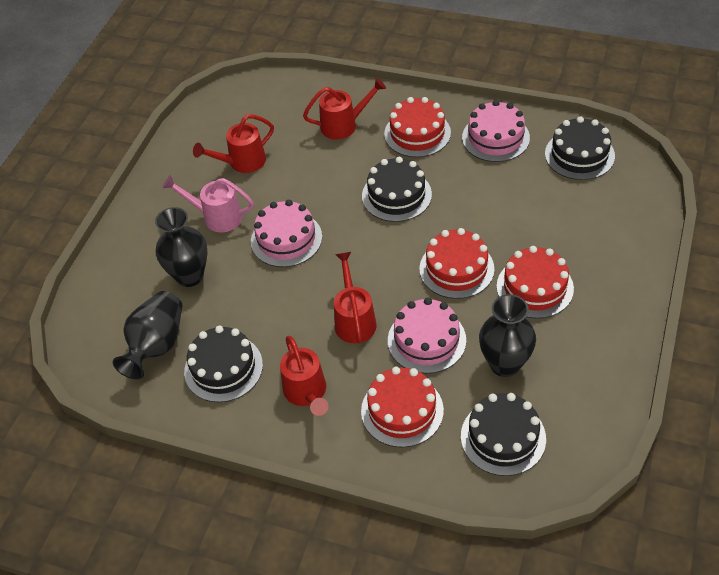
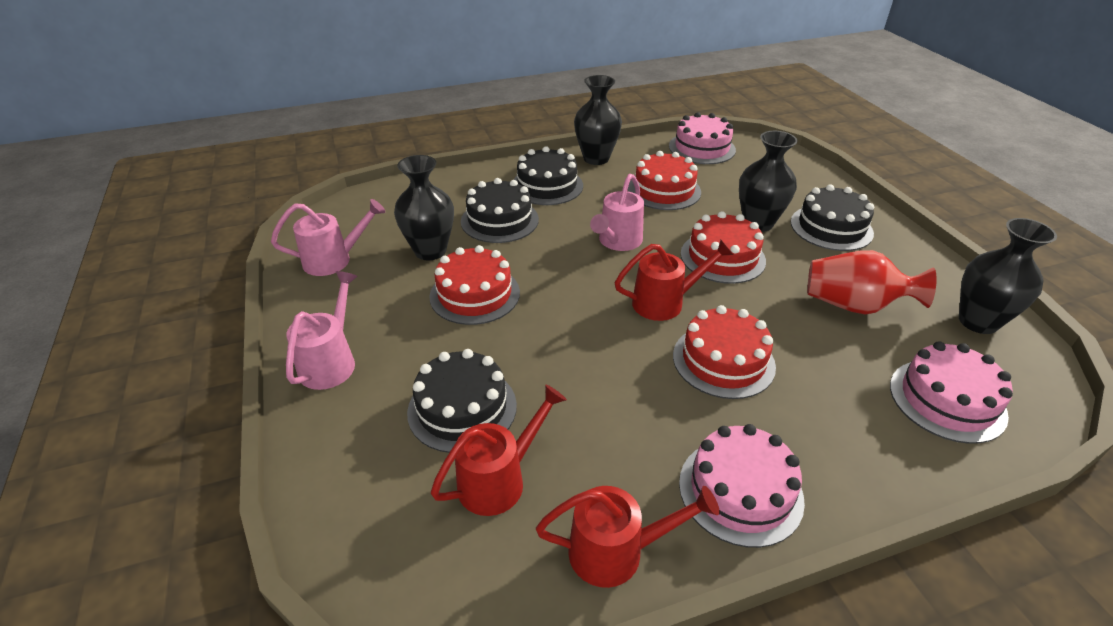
black vase: 3 -> 4
pink watering can: 1 -> 3
red vase: 0 -> 1
red watering can: 4 -> 3

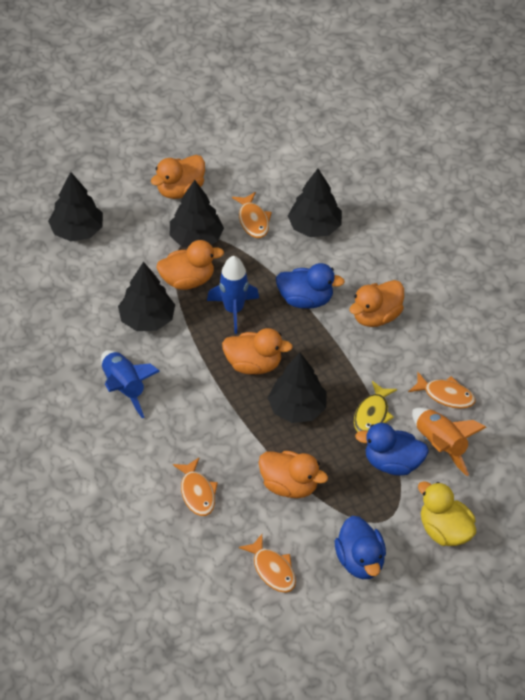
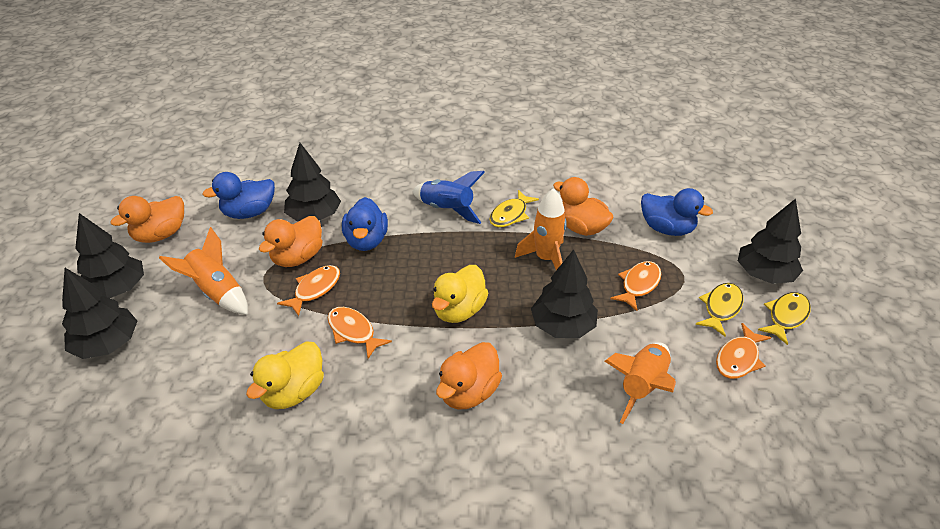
blue rocket: 2 -> 1
orange duck: 5 -> 4
orange rocket: 1 -> 3
yellow duck: 1 -> 2
yellow fish: 1 -> 3

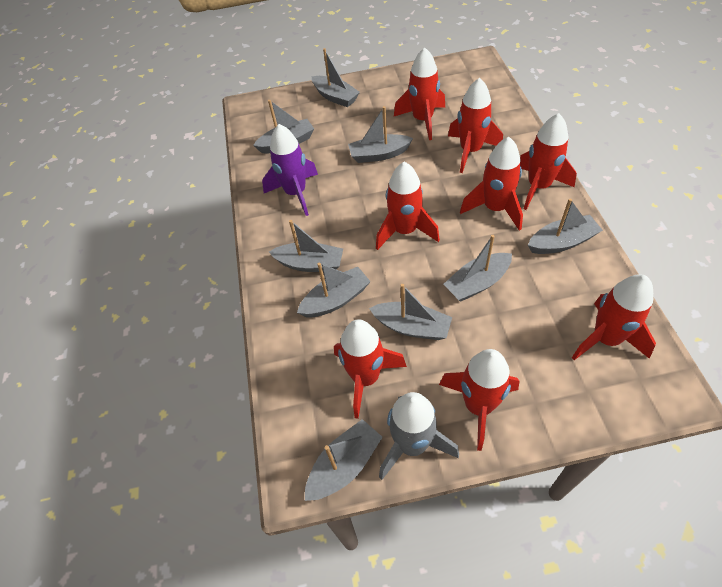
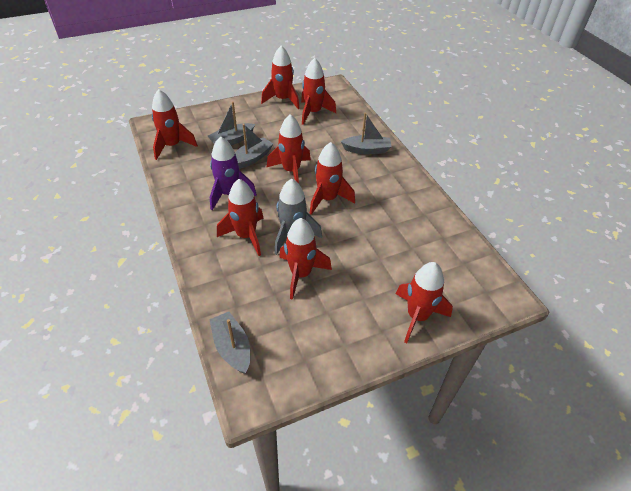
grey boat: 9 -> 4

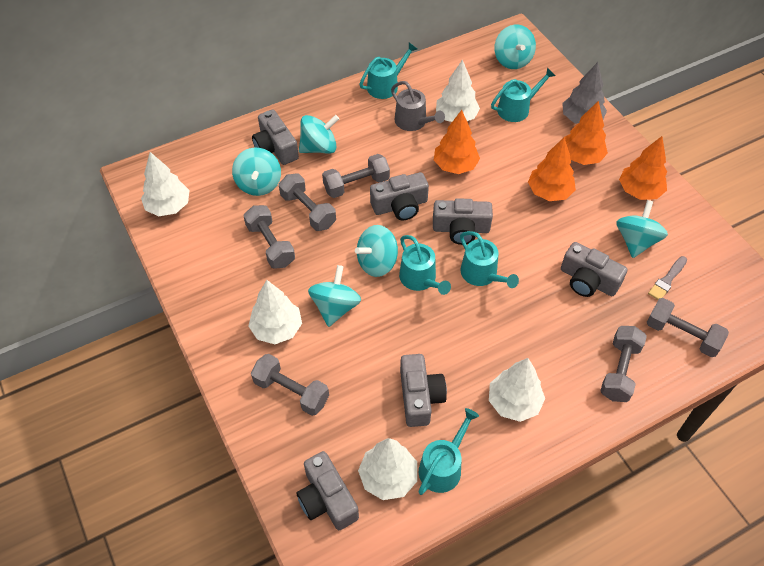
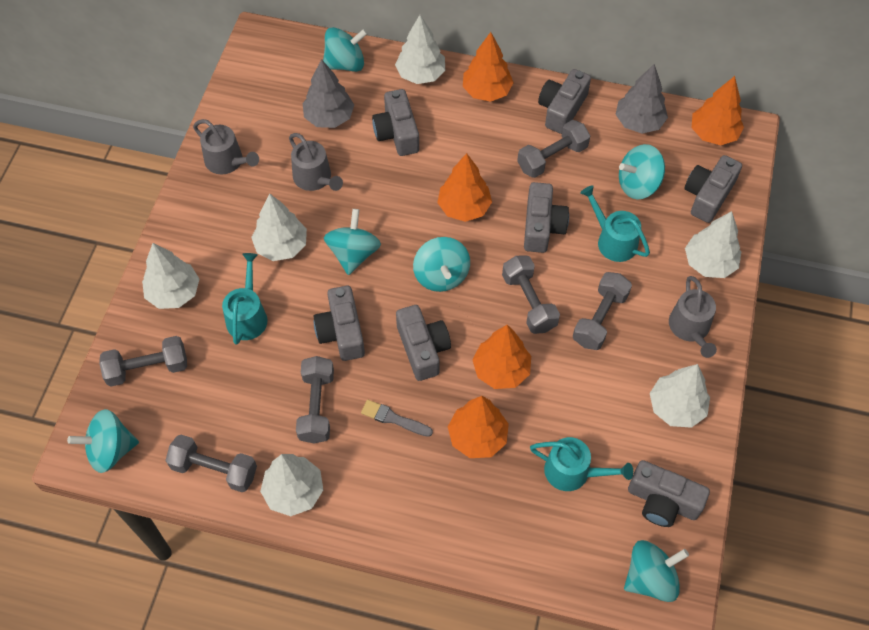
grey camera: 6 -> 7
grey tree: 1 -> 2
grey watering can: 1 -> 3
orange tree: 4 -> 5
turquoise watering can: 5 -> 3
white tree: 5 -> 6

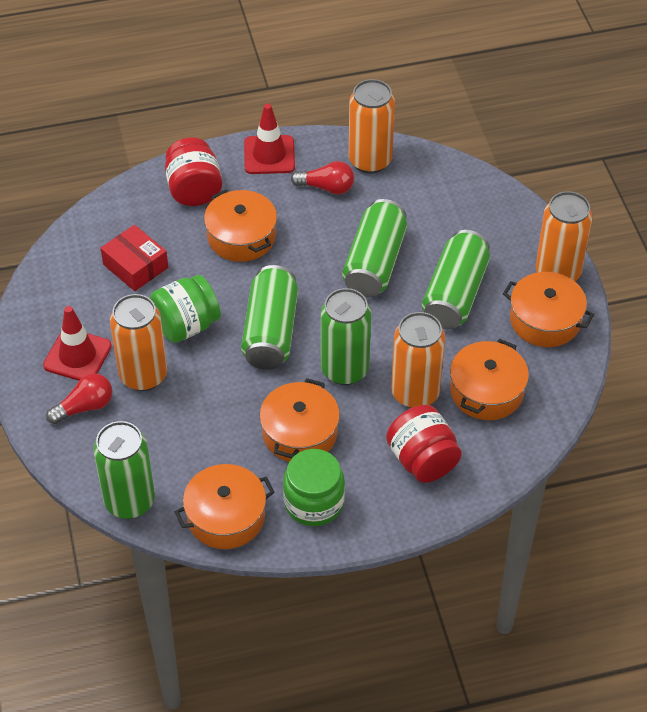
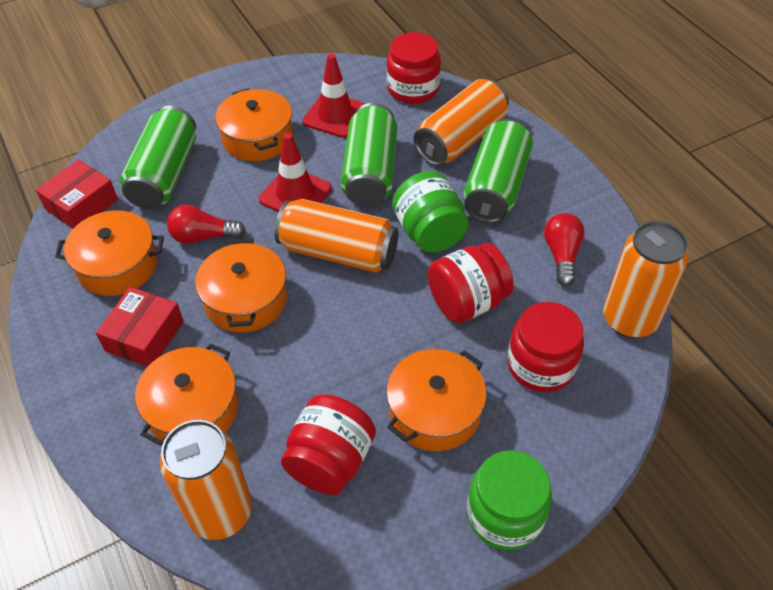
green can: 5 -> 3
red box: 1 -> 2
red jar: 2 -> 4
++++++
WHAT TO PRODUCE: Your answer must be an exact copy of the records above, with no pictures included.

RESULT OF THE EXERCISE:
black vase: 3 -> 4
pink watering can: 1 -> 3
red vase: 0 -> 1
red watering can: 4 -> 3

blue rocket: 2 -> 1
orange duck: 5 -> 4
orange rocket: 1 -> 3
yellow duck: 1 -> 2
yellow fish: 1 -> 3

grey boat: 9 -> 4

grey camera: 6 -> 7
grey tree: 1 -> 2
grey watering can: 1 -> 3
orange tree: 4 -> 5
turquoise watering can: 5 -> 3
white tree: 5 -> 6

green can: 5 -> 3
red box: 1 -> 2
red jar: 2 -> 4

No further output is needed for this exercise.